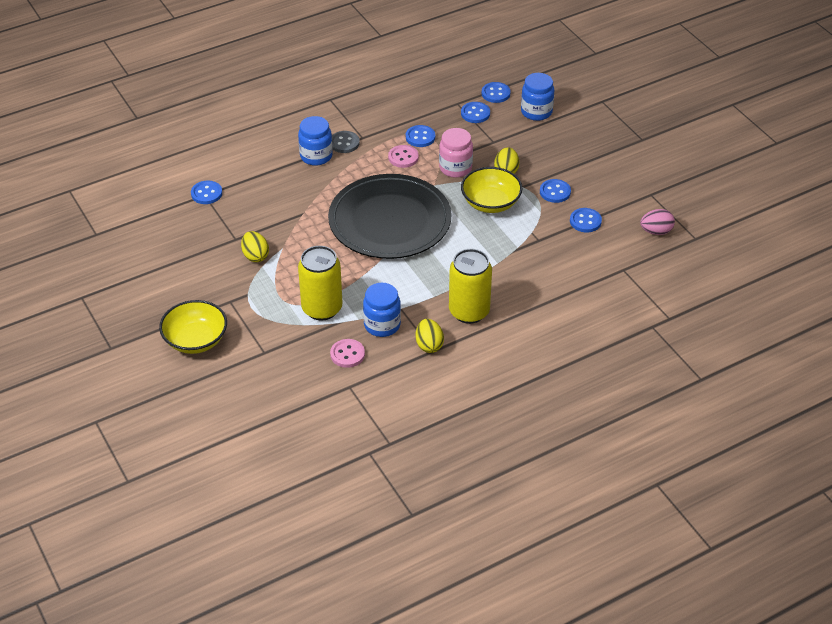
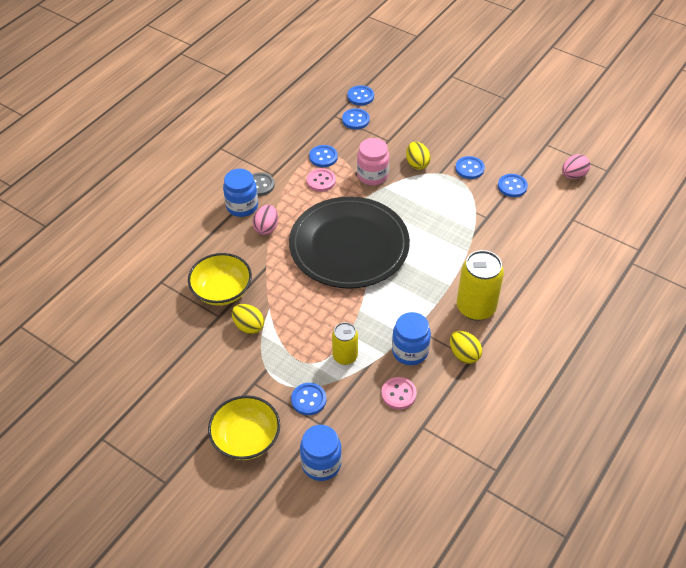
camera: 25 degrees left, 5 degrees up
(206, 193) = (162, 280): blue button -> blue button (308, 400)
(322, 308) = (345, 356): yellow can -> yellow can, size x0.61
(325, 181) = (266, 228): none -> pink egg
(490, 203) = (424, 197): yellow bowl -> yellow bowl (222, 291)
(536, 112) = (405, 102): blue jar -> blue jar (321, 464)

____

BRIEF: Print the material above once more, exactly. No pictures belong in it.

EXERCISE RESULT:
camera: 25 degrees left, 5 degrees up
(206, 193) = (162, 280): blue button -> blue button (308, 400)
(322, 308) = (345, 356): yellow can -> yellow can, size x0.61
(325, 181) = (266, 228): none -> pink egg
(490, 203) = (424, 197): yellow bowl -> yellow bowl (222, 291)
(536, 112) = (405, 102): blue jar -> blue jar (321, 464)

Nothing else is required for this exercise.